When you reach the line with "brown rectangle at" in the data below, begin printing lines exactly, and stop once the line with "pink triangle at (507, 731): moved 4 px up" has been printed.

#### [DATA EXCERPTS]

##########

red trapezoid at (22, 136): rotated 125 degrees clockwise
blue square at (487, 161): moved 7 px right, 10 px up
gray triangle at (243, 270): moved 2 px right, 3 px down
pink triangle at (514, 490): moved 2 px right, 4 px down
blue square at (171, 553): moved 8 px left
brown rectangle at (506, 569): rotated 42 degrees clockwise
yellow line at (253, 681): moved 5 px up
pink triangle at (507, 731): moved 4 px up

##########

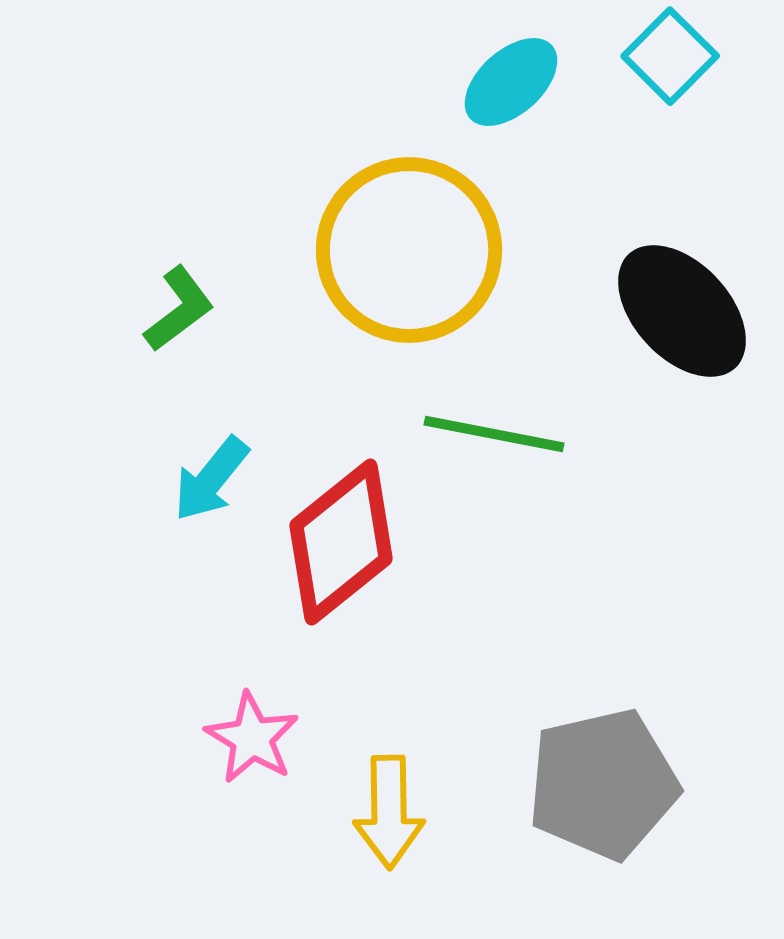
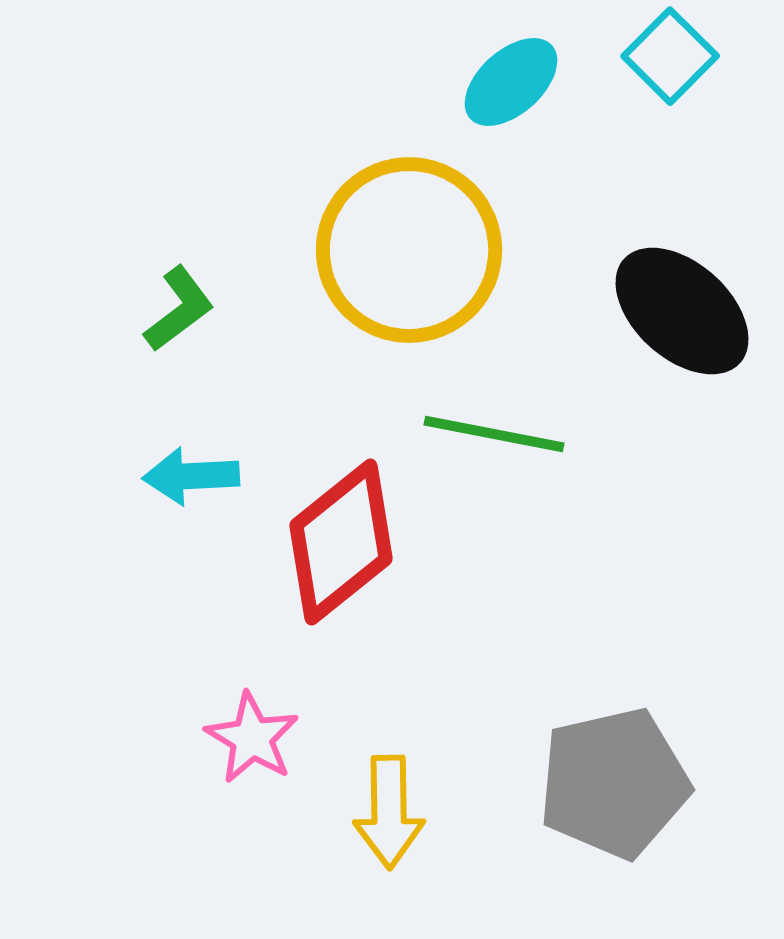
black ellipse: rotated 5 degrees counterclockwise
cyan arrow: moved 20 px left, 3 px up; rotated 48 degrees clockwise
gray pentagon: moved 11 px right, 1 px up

##########

#### [SOLUTION FOR THIS EXERCISE]
brown rectangle at (506, 569): rotated 42 degrees clockwise
yellow line at (253, 681): moved 5 px up
pink triangle at (507, 731): moved 4 px up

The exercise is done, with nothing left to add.